PROBLEM REQUIREMENTS:
Restate every line of the material below word for word, skipping the images.

INFORMATION PROVIDED:
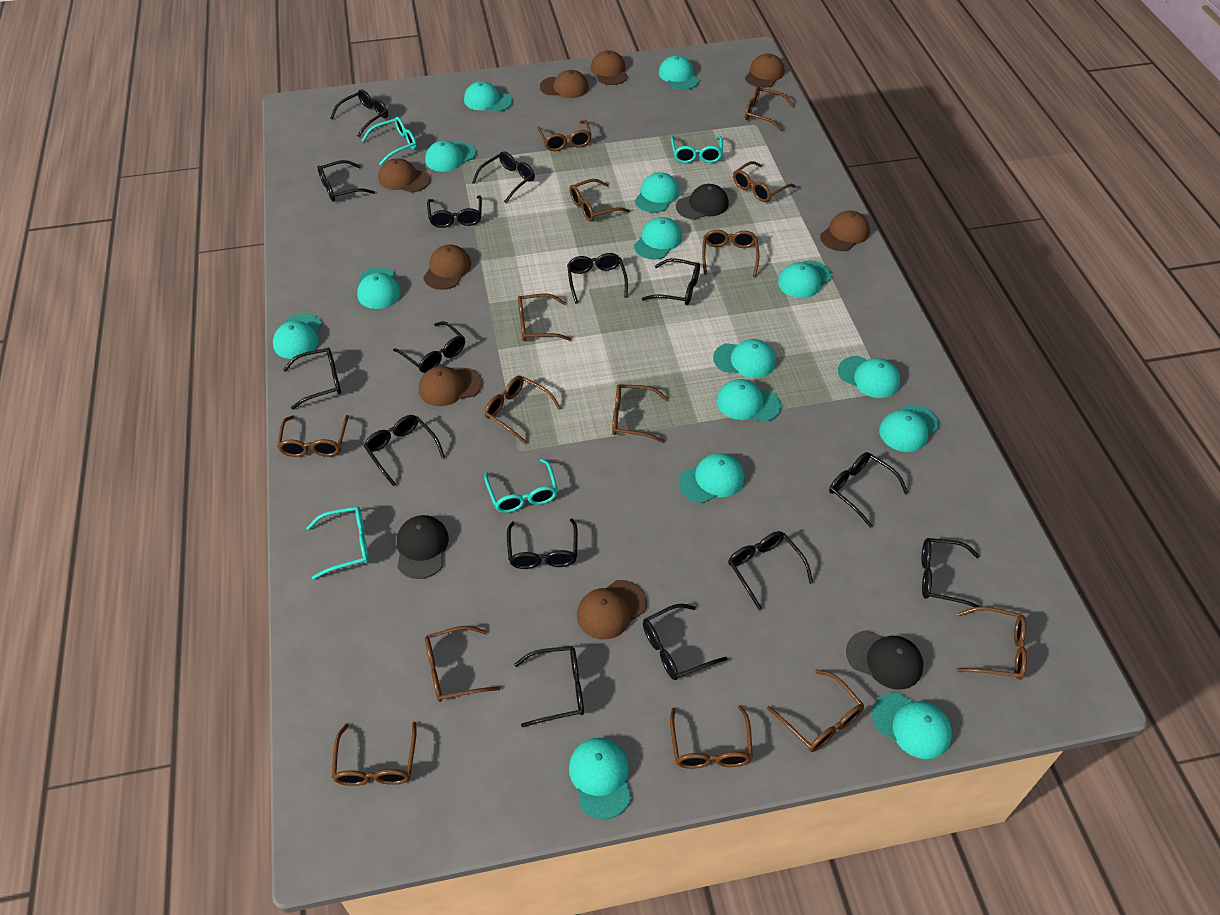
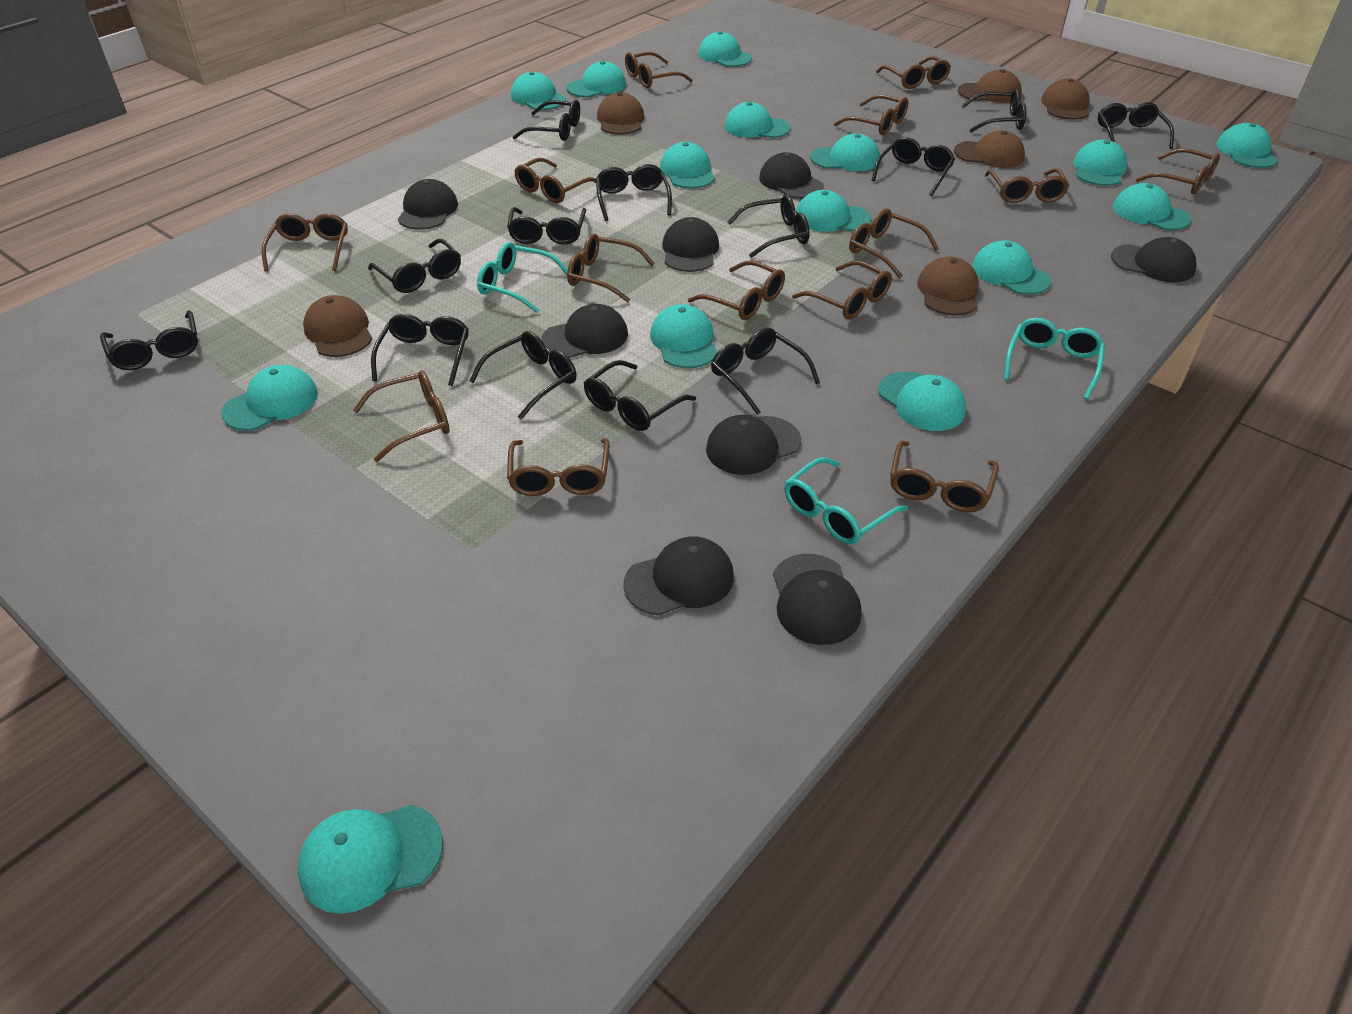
black cap: 3 -> 8
black glasses: 15 -> 13
brown cap: 8 -> 6
turquoise glasses: 4 -> 3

PROBLEM SOLUTION:
black cap: 3 -> 8
black glasses: 15 -> 13
brown cap: 8 -> 6
turquoise glasses: 4 -> 3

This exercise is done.